Records from a collection
*** Begin section ***

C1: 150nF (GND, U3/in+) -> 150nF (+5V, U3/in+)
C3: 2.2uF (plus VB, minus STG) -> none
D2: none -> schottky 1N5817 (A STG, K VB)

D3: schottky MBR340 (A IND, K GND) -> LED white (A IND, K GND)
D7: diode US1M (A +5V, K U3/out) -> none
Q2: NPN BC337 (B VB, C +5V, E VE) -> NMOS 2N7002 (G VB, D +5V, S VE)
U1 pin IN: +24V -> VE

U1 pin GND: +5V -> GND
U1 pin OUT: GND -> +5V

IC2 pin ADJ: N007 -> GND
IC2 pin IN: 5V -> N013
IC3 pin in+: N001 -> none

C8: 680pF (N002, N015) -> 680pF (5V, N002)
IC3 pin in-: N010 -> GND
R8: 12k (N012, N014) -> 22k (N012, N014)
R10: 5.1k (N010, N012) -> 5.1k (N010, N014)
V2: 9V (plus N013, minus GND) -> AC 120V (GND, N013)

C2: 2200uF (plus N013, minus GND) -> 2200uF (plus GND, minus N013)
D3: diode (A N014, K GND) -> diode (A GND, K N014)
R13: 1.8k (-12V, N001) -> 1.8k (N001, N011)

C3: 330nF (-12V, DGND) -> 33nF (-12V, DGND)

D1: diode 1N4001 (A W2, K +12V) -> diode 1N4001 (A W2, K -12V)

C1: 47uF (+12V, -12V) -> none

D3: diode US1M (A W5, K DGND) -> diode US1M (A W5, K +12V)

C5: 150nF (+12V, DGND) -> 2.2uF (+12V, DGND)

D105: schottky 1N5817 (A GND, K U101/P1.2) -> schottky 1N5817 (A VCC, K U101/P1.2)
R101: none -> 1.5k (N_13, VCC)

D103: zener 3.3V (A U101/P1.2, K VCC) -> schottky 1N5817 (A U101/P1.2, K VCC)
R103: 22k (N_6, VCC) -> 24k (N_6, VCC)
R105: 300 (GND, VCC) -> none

*** End section ***

* [ABOUT THIS EXERCISE] Only a verbatim transcription of the lines from the one containing "C3: 330nF (-12V, DGND) -> 33nF (-12V, DGND)" through the last line of the records counts as the answer.

* [YOUR RESPONSE]
C3: 330nF (-12V, DGND) -> 33nF (-12V, DGND)

D1: diode 1N4001 (A W2, K +12V) -> diode 1N4001 (A W2, K -12V)

C1: 47uF (+12V, -12V) -> none

D3: diode US1M (A W5, K DGND) -> diode US1M (A W5, K +12V)

C5: 150nF (+12V, DGND) -> 2.2uF (+12V, DGND)

D105: schottky 1N5817 (A GND, K U101/P1.2) -> schottky 1N5817 (A VCC, K U101/P1.2)
R101: none -> 1.5k (N_13, VCC)

D103: zener 3.3V (A U101/P1.2, K VCC) -> schottky 1N5817 (A U101/P1.2, K VCC)
R103: 22k (N_6, VCC) -> 24k (N_6, VCC)
R105: 300 (GND, VCC) -> none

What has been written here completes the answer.